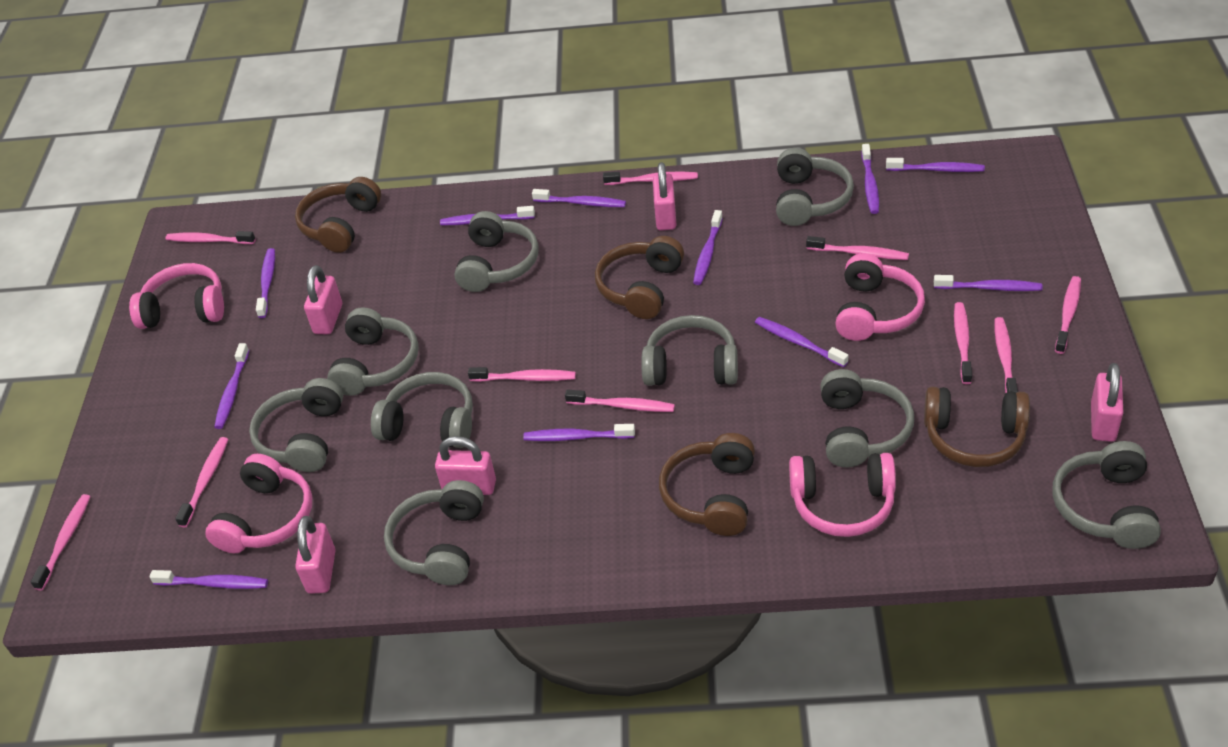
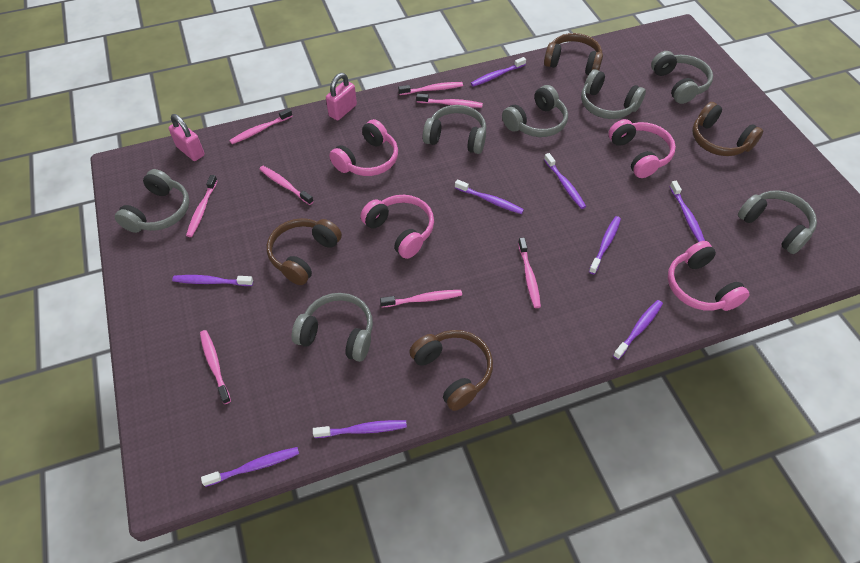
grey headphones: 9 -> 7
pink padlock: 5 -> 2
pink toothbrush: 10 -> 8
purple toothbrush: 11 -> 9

++++++

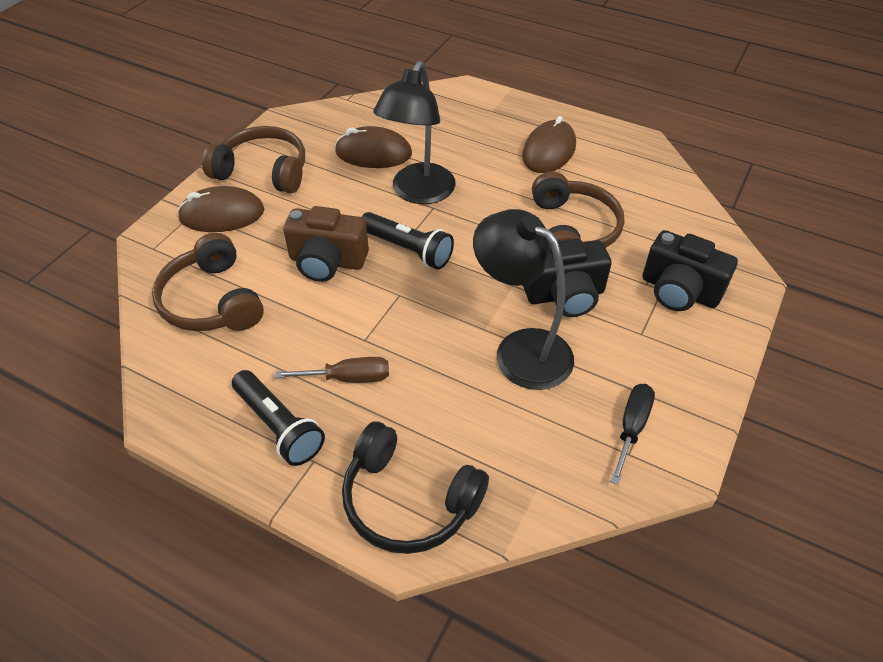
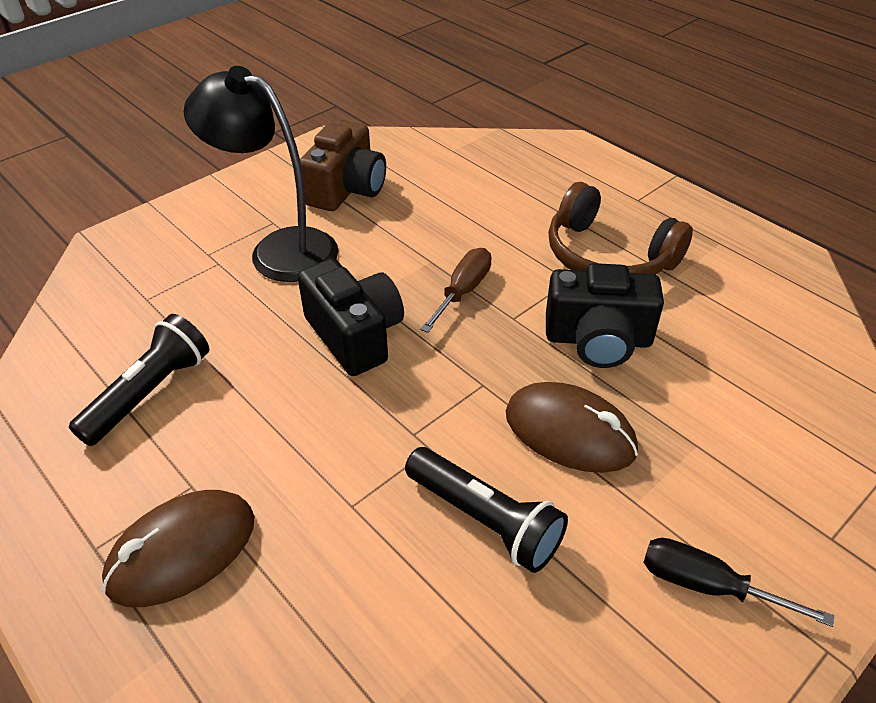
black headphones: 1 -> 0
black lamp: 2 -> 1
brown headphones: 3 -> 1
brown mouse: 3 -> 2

++++++

Try it -> The lines above from the one containing "black lamp: 2 -> 1" through the one containing "brown mouse: 3 -> 2" are to be set down exactly, and no others.

Solution to this task ->
black lamp: 2 -> 1
brown headphones: 3 -> 1
brown mouse: 3 -> 2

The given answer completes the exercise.